(Before-and-after change records)
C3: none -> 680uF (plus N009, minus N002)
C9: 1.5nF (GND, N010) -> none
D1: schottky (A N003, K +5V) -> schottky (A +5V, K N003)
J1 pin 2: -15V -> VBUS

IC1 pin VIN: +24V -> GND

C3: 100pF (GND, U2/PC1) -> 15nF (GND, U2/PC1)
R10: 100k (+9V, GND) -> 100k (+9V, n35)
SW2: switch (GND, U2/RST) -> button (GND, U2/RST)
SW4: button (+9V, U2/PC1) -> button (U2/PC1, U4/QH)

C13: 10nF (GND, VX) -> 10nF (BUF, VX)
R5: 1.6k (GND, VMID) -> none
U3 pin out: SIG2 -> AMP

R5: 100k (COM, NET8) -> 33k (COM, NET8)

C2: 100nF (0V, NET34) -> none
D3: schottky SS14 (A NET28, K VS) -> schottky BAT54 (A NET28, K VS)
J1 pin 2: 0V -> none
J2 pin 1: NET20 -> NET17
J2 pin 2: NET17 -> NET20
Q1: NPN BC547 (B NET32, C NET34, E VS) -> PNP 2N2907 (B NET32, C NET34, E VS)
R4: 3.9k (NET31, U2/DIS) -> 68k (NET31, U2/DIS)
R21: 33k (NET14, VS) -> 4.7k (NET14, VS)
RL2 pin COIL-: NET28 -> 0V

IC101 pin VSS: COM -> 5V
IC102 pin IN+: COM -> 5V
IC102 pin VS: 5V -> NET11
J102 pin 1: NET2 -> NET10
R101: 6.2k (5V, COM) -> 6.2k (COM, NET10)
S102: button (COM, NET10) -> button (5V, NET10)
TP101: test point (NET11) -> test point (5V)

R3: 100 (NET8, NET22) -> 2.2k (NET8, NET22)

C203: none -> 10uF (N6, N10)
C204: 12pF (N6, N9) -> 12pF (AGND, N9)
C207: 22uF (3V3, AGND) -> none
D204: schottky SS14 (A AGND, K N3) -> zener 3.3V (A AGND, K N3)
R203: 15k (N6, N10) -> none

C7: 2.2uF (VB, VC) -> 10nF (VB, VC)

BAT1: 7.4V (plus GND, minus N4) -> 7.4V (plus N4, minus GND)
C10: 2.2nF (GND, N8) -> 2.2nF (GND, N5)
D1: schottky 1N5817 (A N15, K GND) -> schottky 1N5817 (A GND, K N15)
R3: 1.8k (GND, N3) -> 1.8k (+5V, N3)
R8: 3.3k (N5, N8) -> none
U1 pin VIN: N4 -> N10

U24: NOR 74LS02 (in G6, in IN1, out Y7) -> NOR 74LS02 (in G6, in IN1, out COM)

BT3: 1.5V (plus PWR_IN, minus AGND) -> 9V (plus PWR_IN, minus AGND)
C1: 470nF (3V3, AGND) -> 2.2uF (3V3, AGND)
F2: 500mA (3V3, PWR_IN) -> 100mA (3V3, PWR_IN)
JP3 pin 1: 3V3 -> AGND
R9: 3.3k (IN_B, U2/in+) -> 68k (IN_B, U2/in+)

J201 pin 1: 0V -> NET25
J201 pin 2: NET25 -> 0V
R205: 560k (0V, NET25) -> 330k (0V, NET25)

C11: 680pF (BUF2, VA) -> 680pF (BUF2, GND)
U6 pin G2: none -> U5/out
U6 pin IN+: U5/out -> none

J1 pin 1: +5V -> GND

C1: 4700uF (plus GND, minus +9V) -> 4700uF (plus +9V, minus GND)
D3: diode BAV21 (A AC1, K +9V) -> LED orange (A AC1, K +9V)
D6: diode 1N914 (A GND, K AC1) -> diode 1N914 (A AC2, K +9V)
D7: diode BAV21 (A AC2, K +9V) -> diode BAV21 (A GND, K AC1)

### Try it
All of the lines above must be returned exactly.

### Written solution
C3: none -> 680uF (plus N009, minus N002)
C9: 1.5nF (GND, N010) -> none
D1: schottky (A N003, K +5V) -> schottky (A +5V, K N003)
J1 pin 2: -15V -> VBUS

IC1 pin VIN: +24V -> GND

C3: 100pF (GND, U2/PC1) -> 15nF (GND, U2/PC1)
R10: 100k (+9V, GND) -> 100k (+9V, n35)
SW2: switch (GND, U2/RST) -> button (GND, U2/RST)
SW4: button (+9V, U2/PC1) -> button (U2/PC1, U4/QH)

C13: 10nF (GND, VX) -> 10nF (BUF, VX)
R5: 1.6k (GND, VMID) -> none
U3 pin out: SIG2 -> AMP

R5: 100k (COM, NET8) -> 33k (COM, NET8)

C2: 100nF (0V, NET34) -> none
D3: schottky SS14 (A NET28, K VS) -> schottky BAT54 (A NET28, K VS)
J1 pin 2: 0V -> none
J2 pin 1: NET20 -> NET17
J2 pin 2: NET17 -> NET20
Q1: NPN BC547 (B NET32, C NET34, E VS) -> PNP 2N2907 (B NET32, C NET34, E VS)
R4: 3.9k (NET31, U2/DIS) -> 68k (NET31, U2/DIS)
R21: 33k (NET14, VS) -> 4.7k (NET14, VS)
RL2 pin COIL-: NET28 -> 0V

IC101 pin VSS: COM -> 5V
IC102 pin IN+: COM -> 5V
IC102 pin VS: 5V -> NET11
J102 pin 1: NET2 -> NET10
R101: 6.2k (5V, COM) -> 6.2k (COM, NET10)
S102: button (COM, NET10) -> button (5V, NET10)
TP101: test point (NET11) -> test point (5V)

R3: 100 (NET8, NET22) -> 2.2k (NET8, NET22)

C203: none -> 10uF (N6, N10)
C204: 12pF (N6, N9) -> 12pF (AGND, N9)
C207: 22uF (3V3, AGND) -> none
D204: schottky SS14 (A AGND, K N3) -> zener 3.3V (A AGND, K N3)
R203: 15k (N6, N10) -> none

C7: 2.2uF (VB, VC) -> 10nF (VB, VC)

BAT1: 7.4V (plus GND, minus N4) -> 7.4V (plus N4, minus GND)
C10: 2.2nF (GND, N8) -> 2.2nF (GND, N5)
D1: schottky 1N5817 (A N15, K GND) -> schottky 1N5817 (A GND, K N15)
R3: 1.8k (GND, N3) -> 1.8k (+5V, N3)
R8: 3.3k (N5, N8) -> none
U1 pin VIN: N4 -> N10

U24: NOR 74LS02 (in G6, in IN1, out Y7) -> NOR 74LS02 (in G6, in IN1, out COM)

BT3: 1.5V (plus PWR_IN, minus AGND) -> 9V (plus PWR_IN, minus AGND)
C1: 470nF (3V3, AGND) -> 2.2uF (3V3, AGND)
F2: 500mA (3V3, PWR_IN) -> 100mA (3V3, PWR_IN)
JP3 pin 1: 3V3 -> AGND
R9: 3.3k (IN_B, U2/in+) -> 68k (IN_B, U2/in+)

J201 pin 1: 0V -> NET25
J201 pin 2: NET25 -> 0V
R205: 560k (0V, NET25) -> 330k (0V, NET25)

C11: 680pF (BUF2, VA) -> 680pF (BUF2, GND)
U6 pin G2: none -> U5/out
U6 pin IN+: U5/out -> none

J1 pin 1: +5V -> GND

C1: 4700uF (plus GND, minus +9V) -> 4700uF (plus +9V, minus GND)
D3: diode BAV21 (A AC1, K +9V) -> LED orange (A AC1, K +9V)
D6: diode 1N914 (A GND, K AC1) -> diode 1N914 (A AC2, K +9V)
D7: diode BAV21 (A AC2, K +9V) -> diode BAV21 (A GND, K AC1)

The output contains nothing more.